**EXERCISE AIM**
With the pictures removed, please write out every line below exactly as given.

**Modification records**
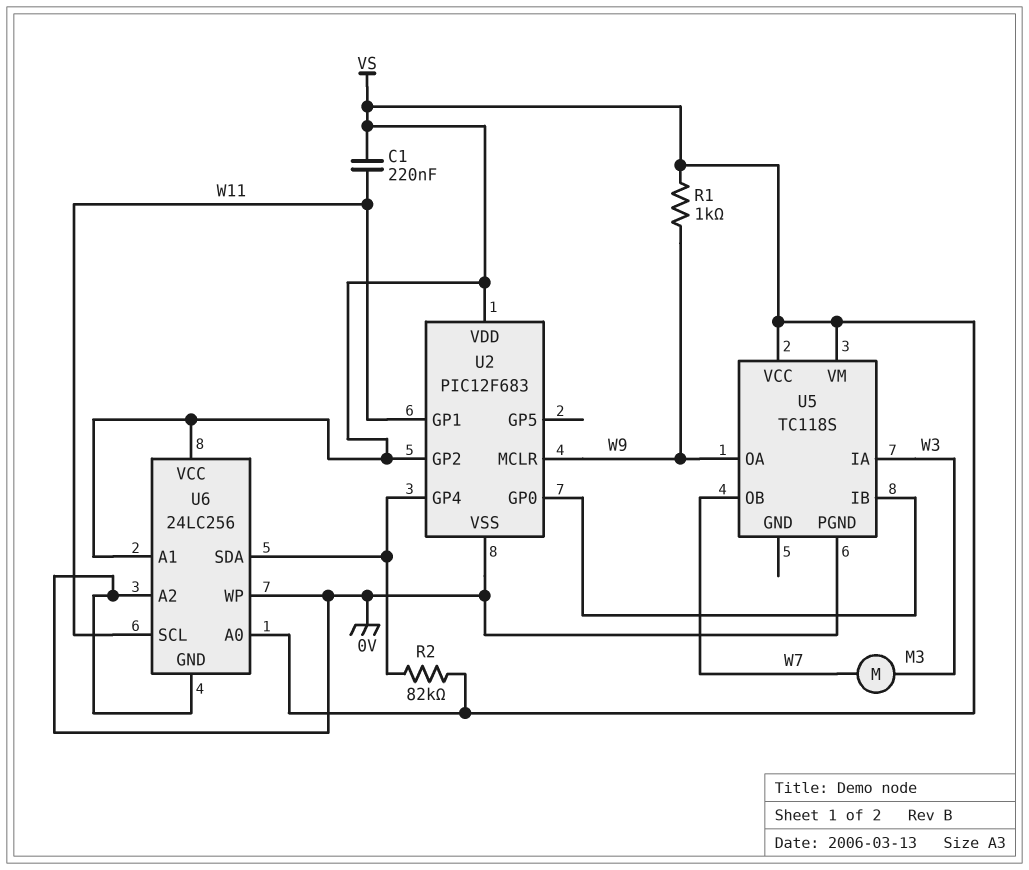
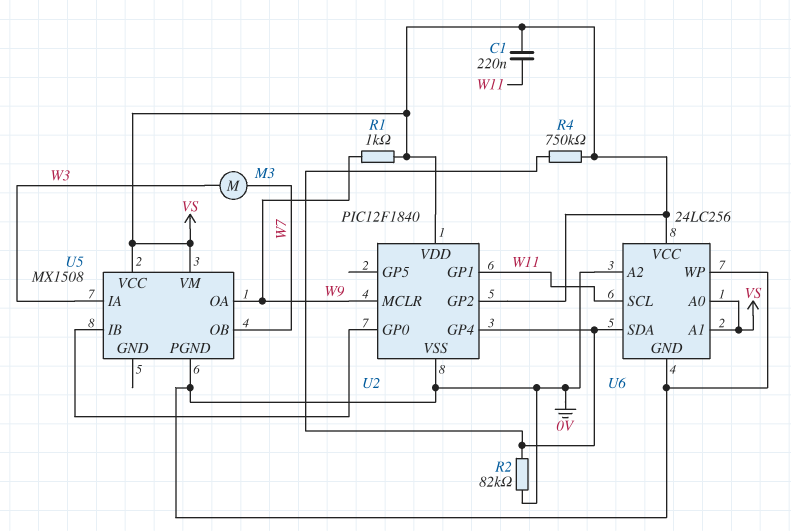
R2: 82k (U2/GP4, VS) -> 82k (0V, U2/GP4)
R4: none -> 750k (U2/GP4, VS)
U2: PIC12F683 -> PIC12F1840
U5: TC118S -> MX1508

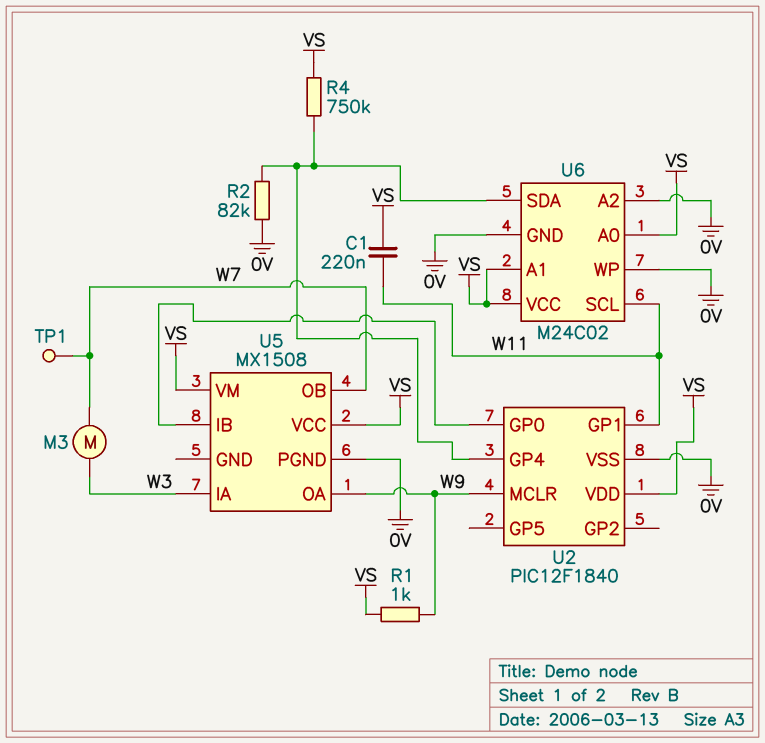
TP1: none -> test point (W7)
U2 pin GP2: VS -> none
U6: 24LC256 -> M24C02

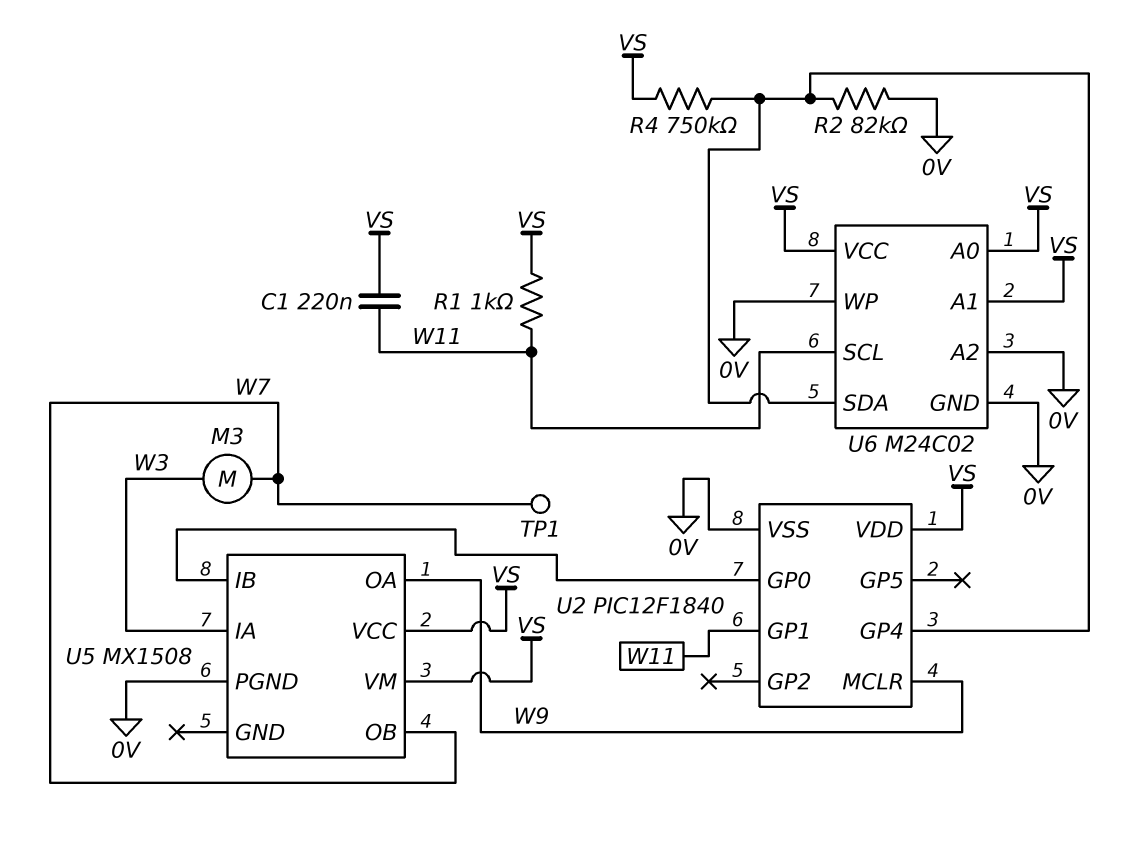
R1: 1k (VS, W9) -> 1k (VS, W11)

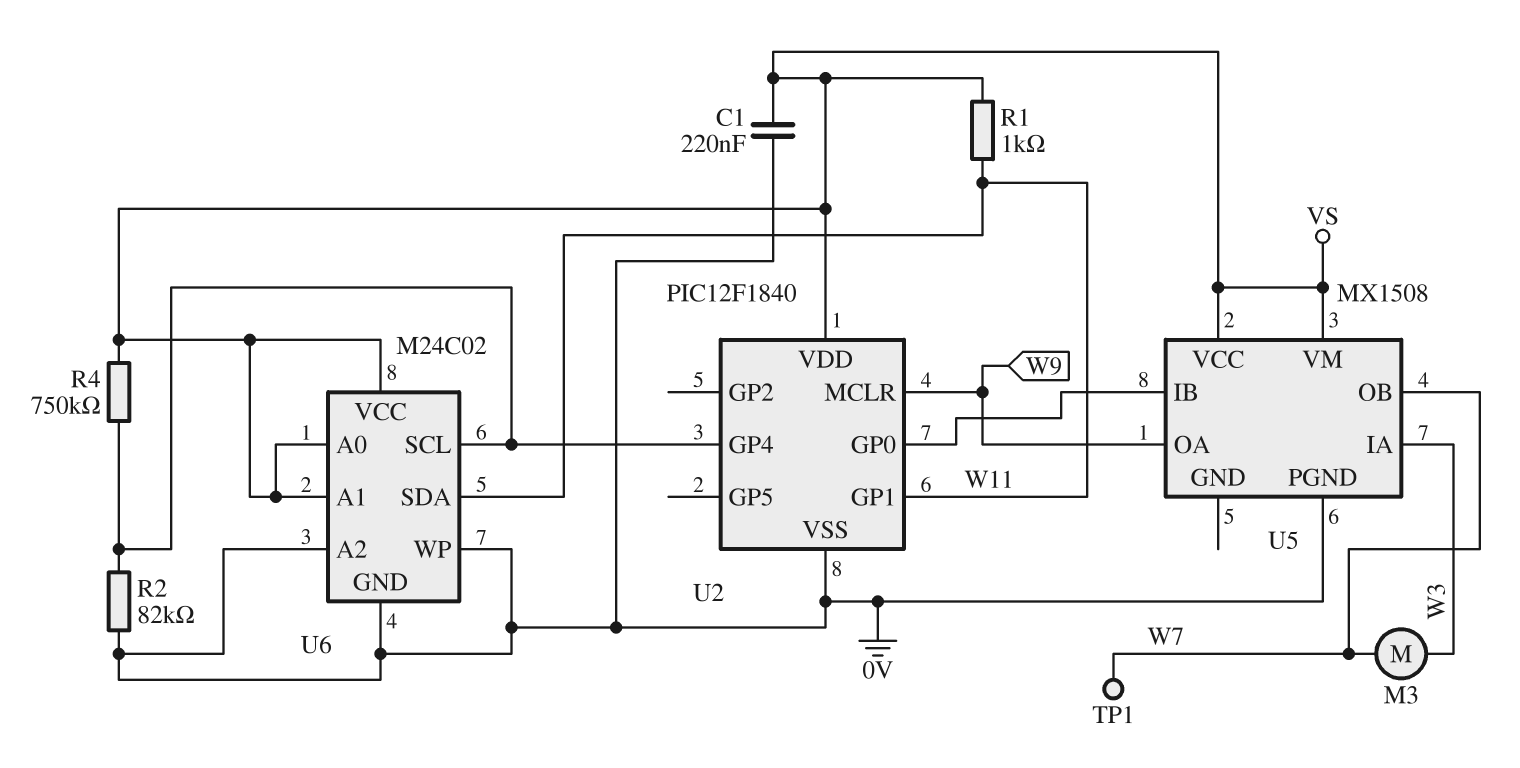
C1: 220nF (VS, W11) -> 220nF (0V, VS)
U6 pin SCL: W11 -> U2/GP4
U6 pin SDA: U2/GP4 -> W11

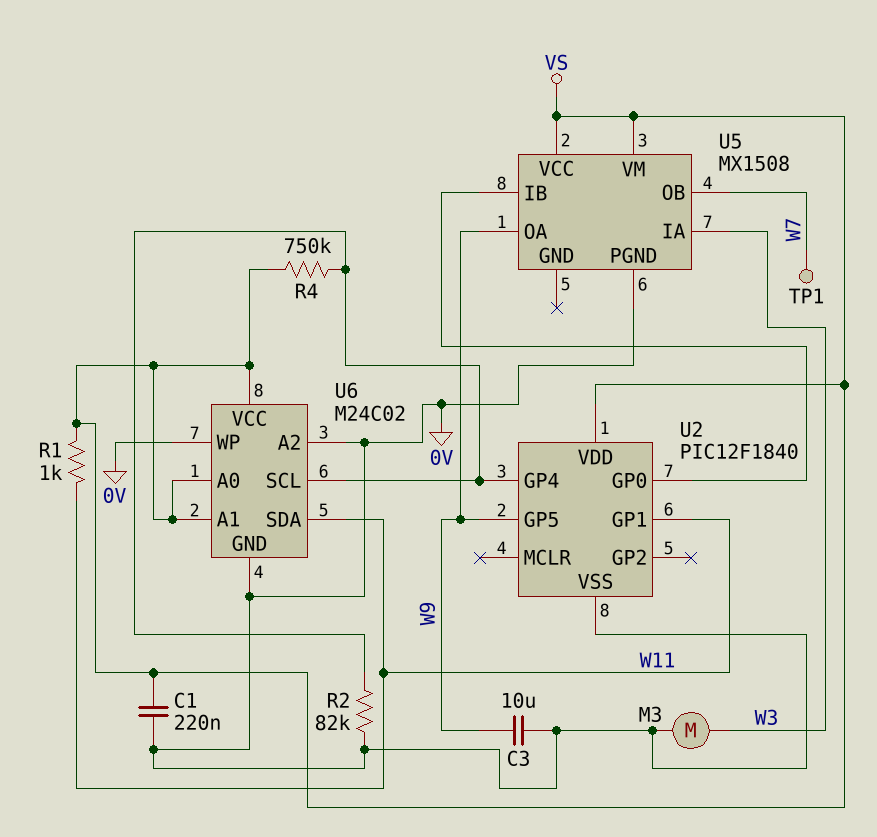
C3: none -> 10uF (0V, W9)
M3: motor (W3, W7) -> motor (0V, W3)
U2 pin GP5: none -> W9
U2 pin MCLR: W9 -> none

**RESULT FOR THIS TASK**
R2: 82k (U2/GP4, VS) -> 82k (0V, U2/GP4)
R4: none -> 750k (U2/GP4, VS)
U2: PIC12F683 -> PIC12F1840
U5: TC118S -> MX1508

TP1: none -> test point (W7)
U2 pin GP2: VS -> none
U6: 24LC256 -> M24C02

R1: 1k (VS, W9) -> 1k (VS, W11)

C1: 220nF (VS, W11) -> 220nF (0V, VS)
U6 pin SCL: W11 -> U2/GP4
U6 pin SDA: U2/GP4 -> W11

C3: none -> 10uF (0V, W9)
M3: motor (W3, W7) -> motor (0V, W3)
U2 pin GP5: none -> W9
U2 pin MCLR: W9 -> none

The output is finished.